EXERCISE AIM: Once the images are set aside, output the listing exactly as it stands.

SUPPLIED DATA:
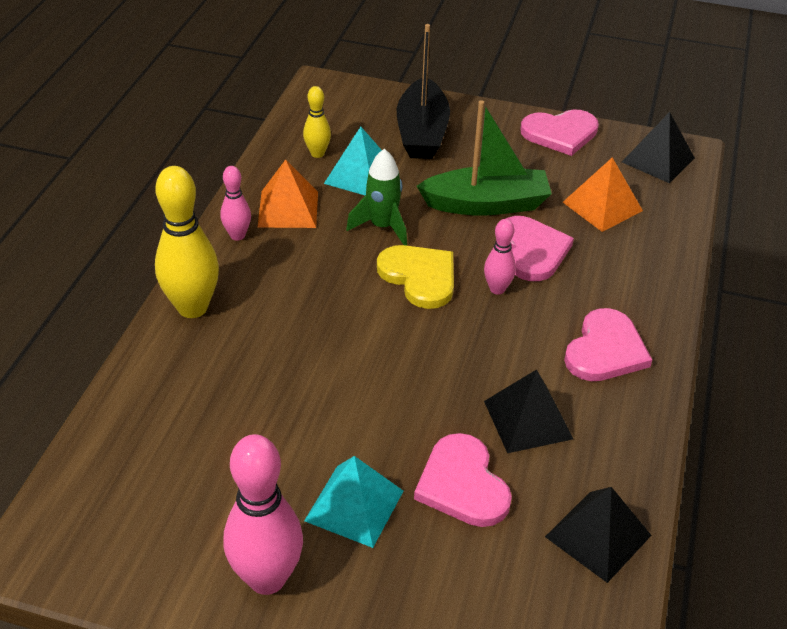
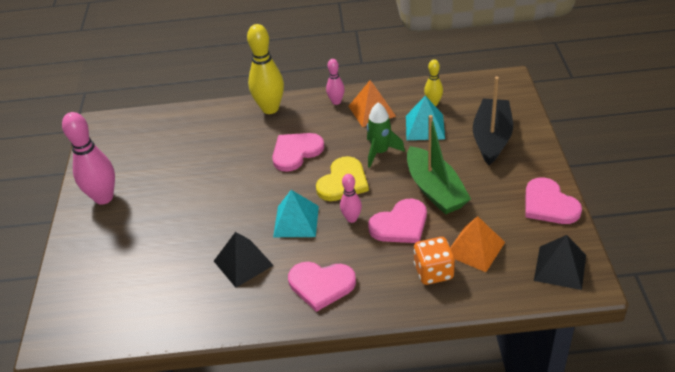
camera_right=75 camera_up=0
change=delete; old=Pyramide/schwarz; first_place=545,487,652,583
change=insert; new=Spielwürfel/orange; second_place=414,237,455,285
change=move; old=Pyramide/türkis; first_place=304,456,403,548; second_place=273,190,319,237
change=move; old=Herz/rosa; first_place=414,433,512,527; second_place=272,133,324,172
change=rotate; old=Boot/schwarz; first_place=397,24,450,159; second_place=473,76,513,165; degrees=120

THE COMPLETED TASK:
camera_right=75 camera_up=0
change=delete; old=Pyramide/schwarz; first_place=545,487,652,583
change=insert; new=Spielwürfel/orange; second_place=414,237,455,285
change=move; old=Pyramide/türkis; first_place=304,456,403,548; second_place=273,190,319,237
change=move; old=Herz/rosa; first_place=414,433,512,527; second_place=272,133,324,172
change=rotate; old=Boot/schwarz; first_place=397,24,450,159; second_place=473,76,513,165; degrees=120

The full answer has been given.